Repeat the data exactly. Pictures stay out.

Source data –
-=-=-

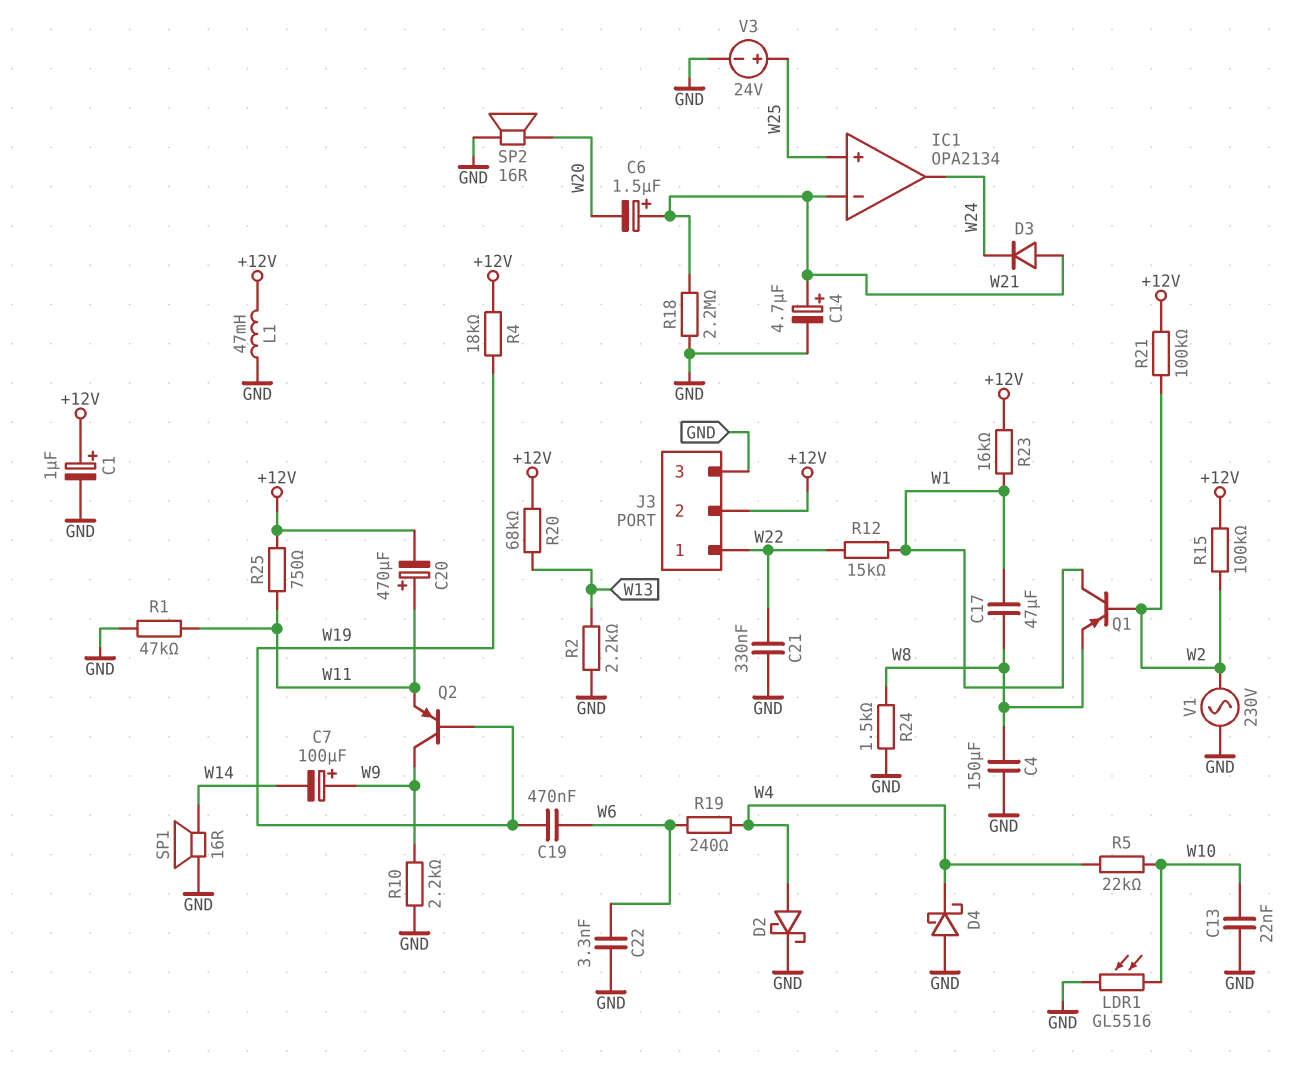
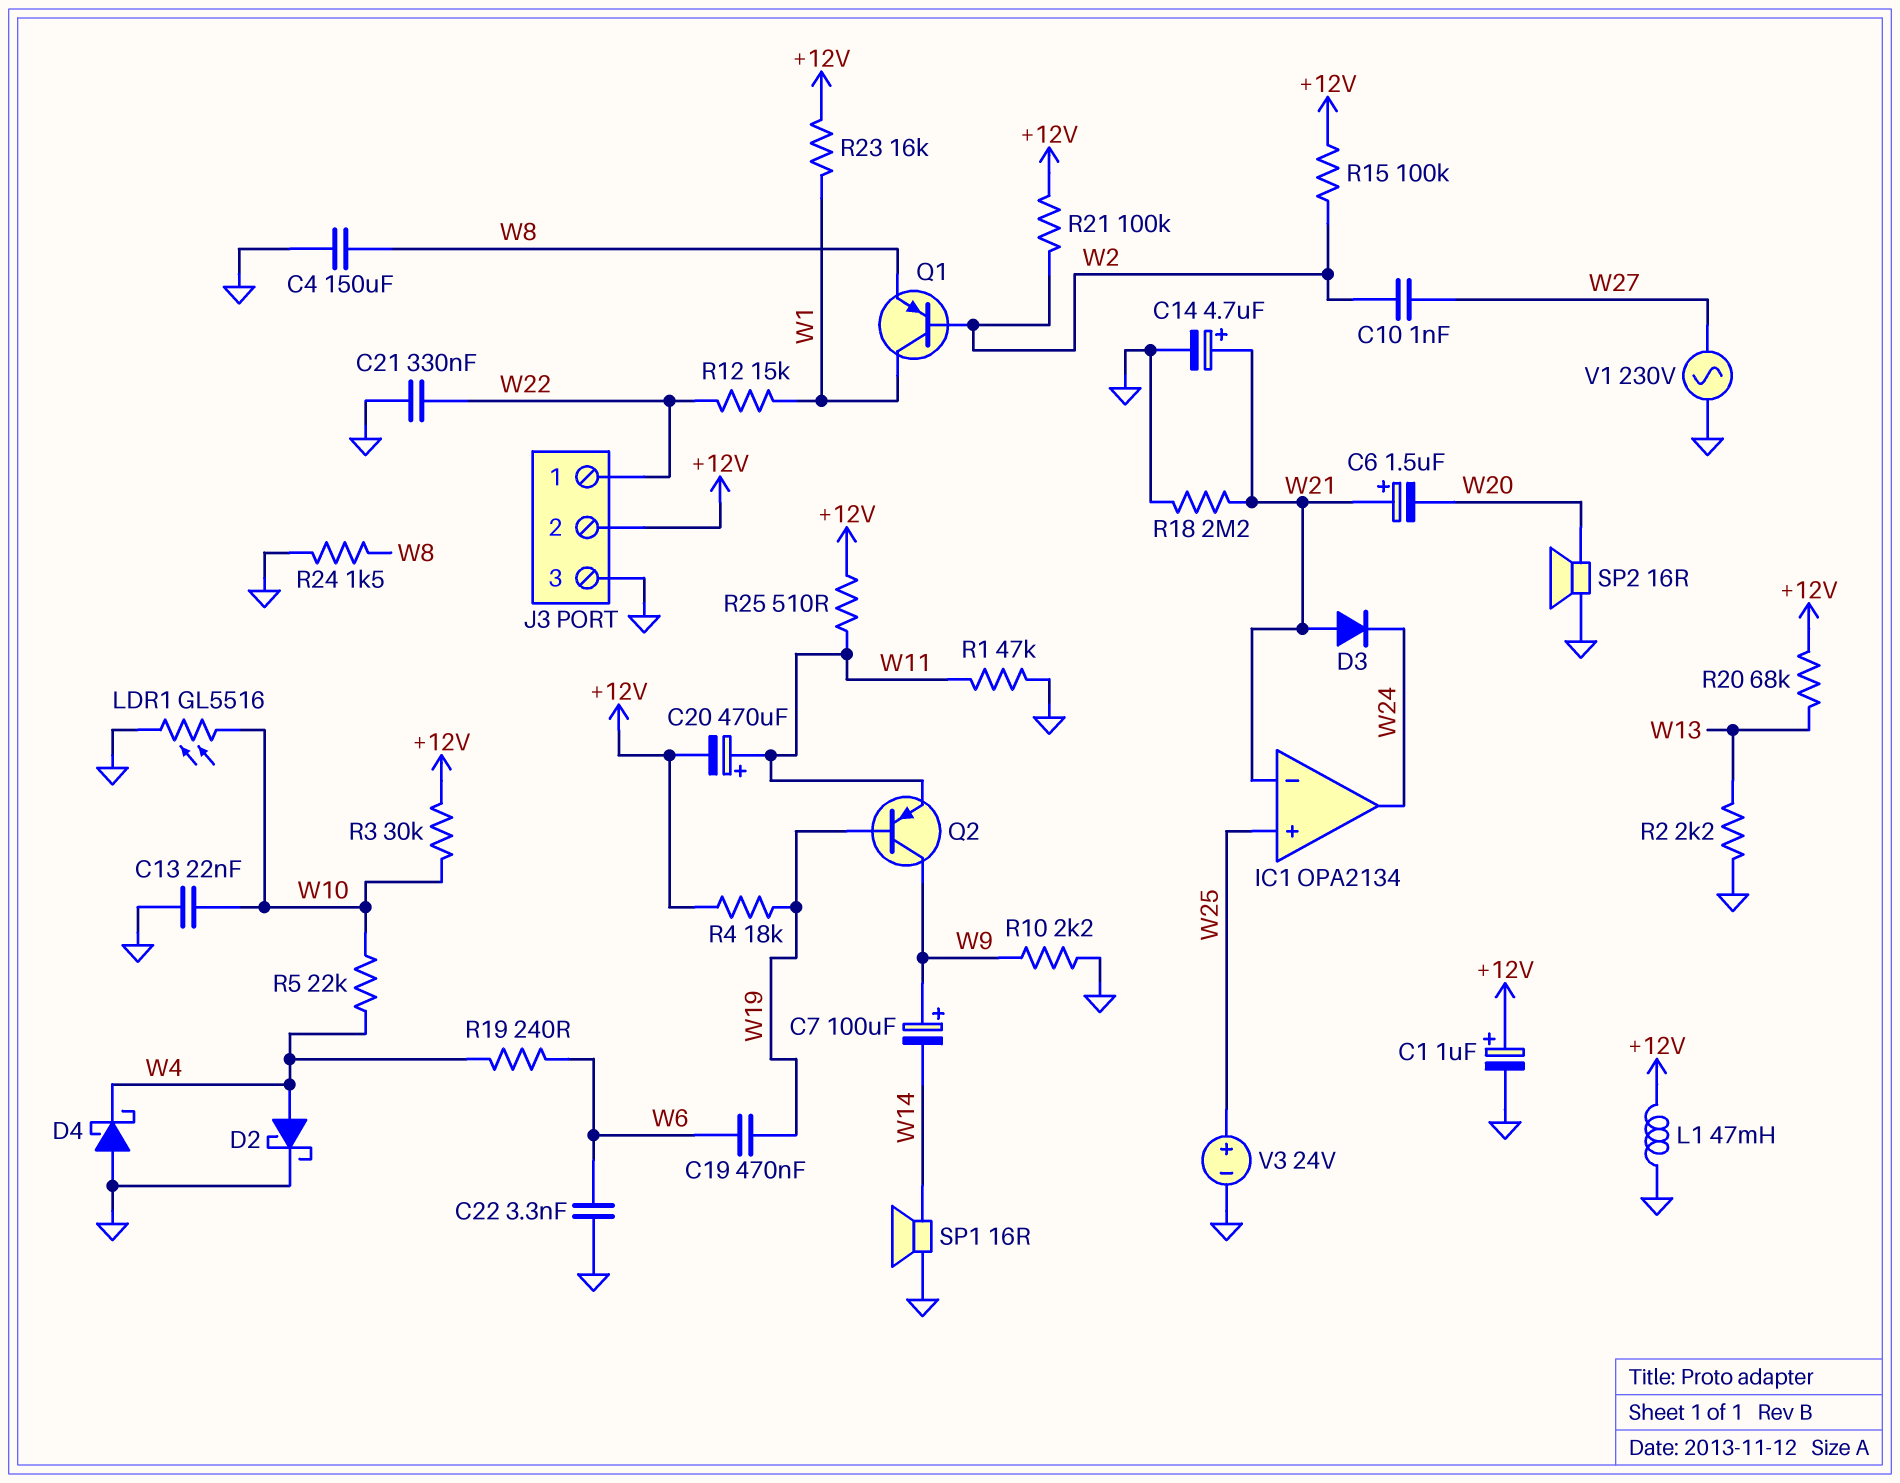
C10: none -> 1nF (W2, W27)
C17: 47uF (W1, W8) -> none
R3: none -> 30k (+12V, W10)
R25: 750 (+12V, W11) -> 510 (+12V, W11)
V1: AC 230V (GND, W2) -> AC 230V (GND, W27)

-=-=-

Result –
C10: none -> 1nF (W2, W27)
C17: 47uF (W1, W8) -> none
R3: none -> 30k (+12V, W10)
R25: 750 (+12V, W11) -> 510 (+12V, W11)
V1: AC 230V (GND, W2) -> AC 230V (GND, W27)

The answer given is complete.